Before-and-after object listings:
═══

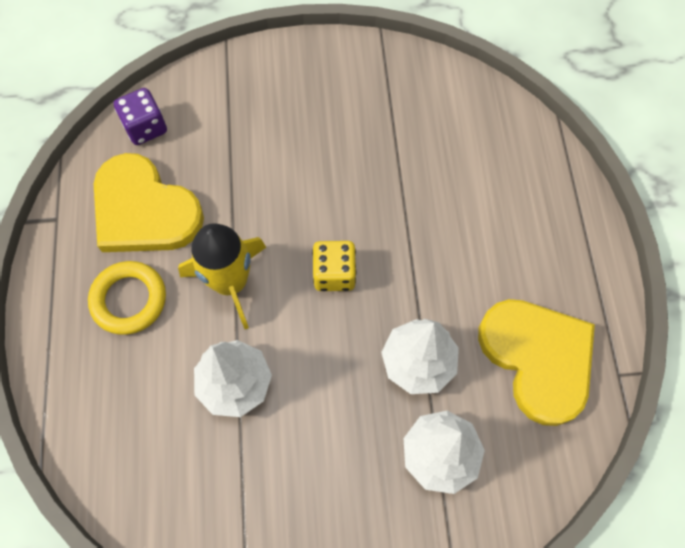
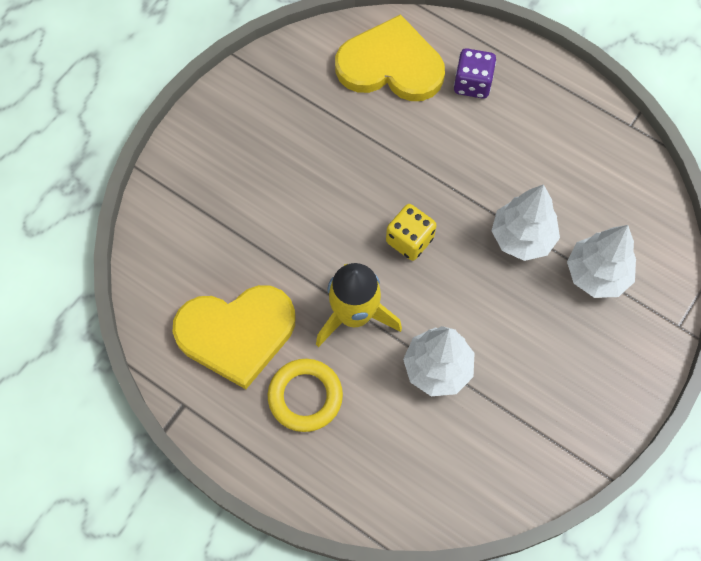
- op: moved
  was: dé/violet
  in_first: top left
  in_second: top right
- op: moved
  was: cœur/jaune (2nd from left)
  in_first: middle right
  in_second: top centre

═══

What to produce: Find the word "right" in the entries above. Copy every line that has it.

Completed exercise:
  in_second: top right
  in_first: middle right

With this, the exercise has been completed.